# Exercise description:
How many lines of the records below contain the string "wood"? Reply with the number alone.
Record extracts below:
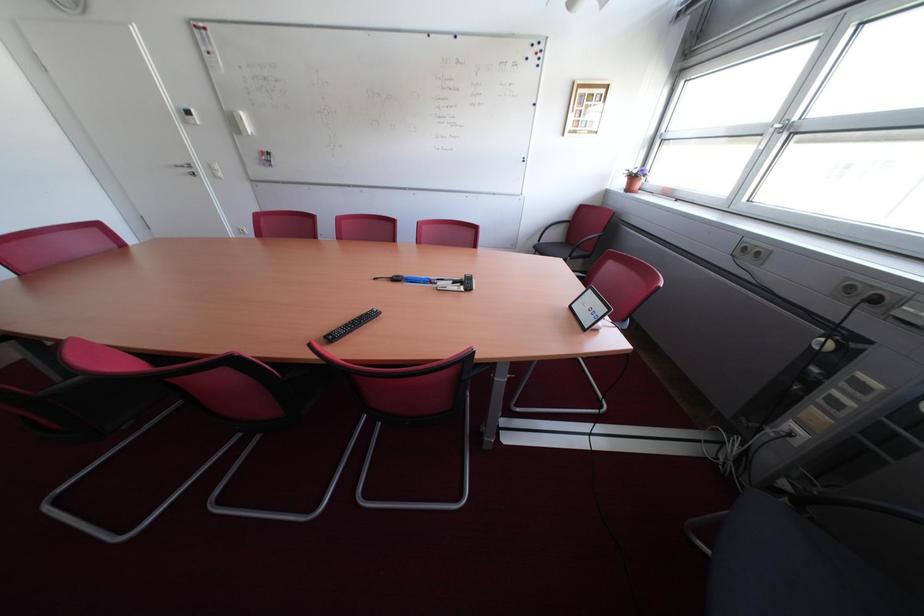
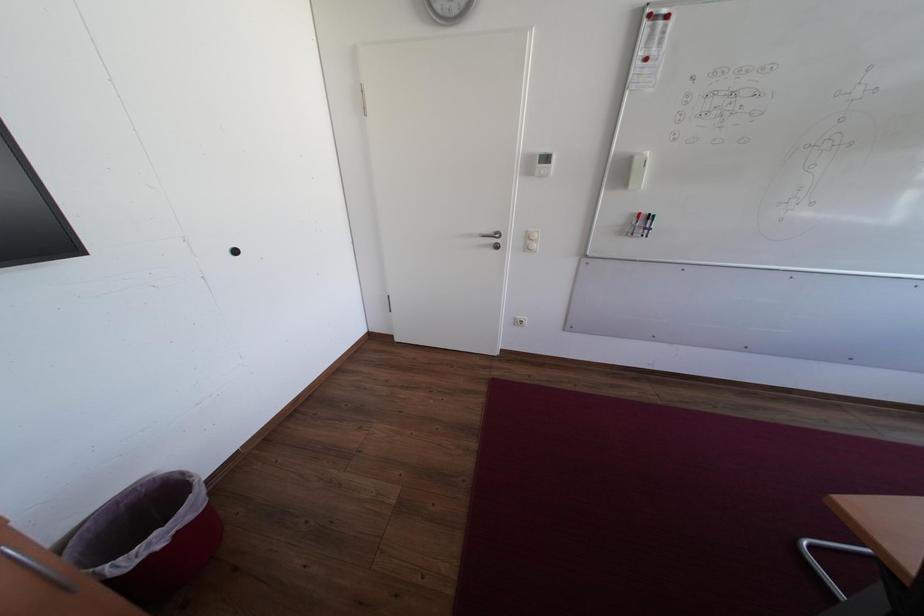
Question: In a continuous first-person perspective shot, in which direction is the camera moving?

Choices:
 (A) Left
 (B) Right
 (C) Forward
 (D) Backward

Answer: (A)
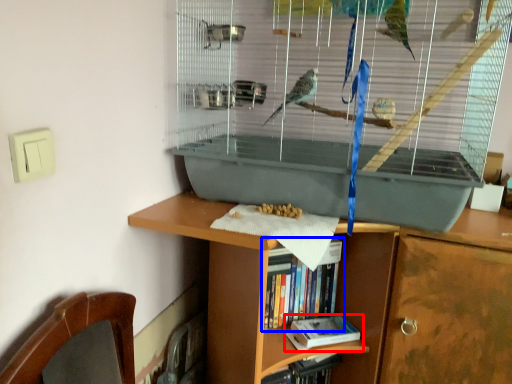
Question: Which object is closer to the camera taking this photo, book (highlighted by a red box) or book (highlighted by a blue box)?

Choices:
 (A) book
 (B) book

Answer: (B)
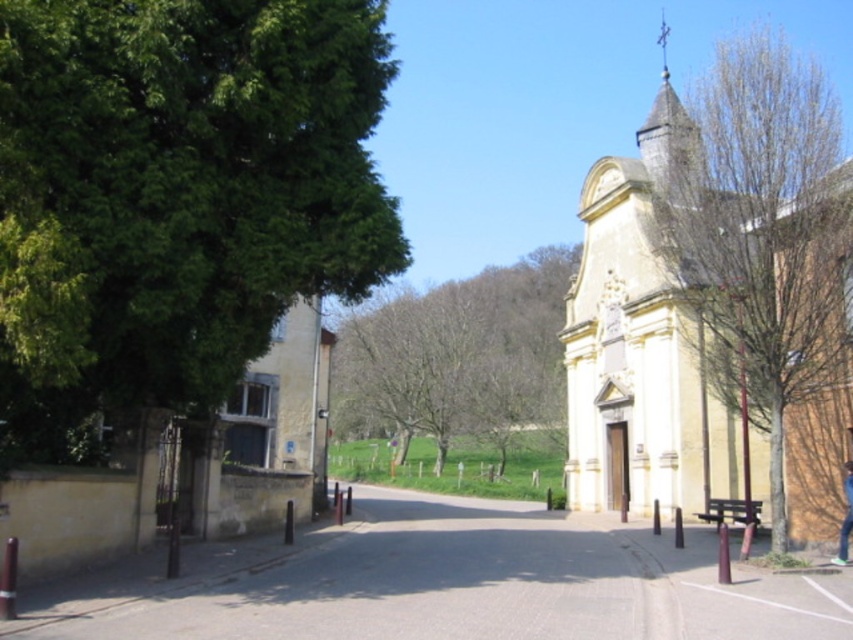
Question: Which point is farther from the camera taking this photo?

Choices:
 (A) (845, 552)
 (B) (480, 365)
 (C) (219, 180)
 (D) (590, 269)

Answer: (B)

Question: Which object appears farthest from the camera in this image?

Choices:
 (A) yellow stone church at right
 (B) green leafy tree at left

Answer: (A)

Question: Where is green leafy tree at left located in relation to blue jeans at lower right in the image?

Choices:
 (A) left
 (B) right

Answer: (A)

Question: Where is bare wood tree at center located in relation to blue jeans at lower right in the image?

Choices:
 (A) right
 (B) left

Answer: (B)

Question: Is green leafy tree at left to the left of yellow stone church at right from the viewer's perspective?

Choices:
 (A) no
 (B) yes

Answer: (B)

Question: Which is nearer to the green leafy tree at left?

Choices:
 (A) bare wood tree at center
 (B) blue jeans at lower right

Answer: (B)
End of Record extracts.
# Answer box:
2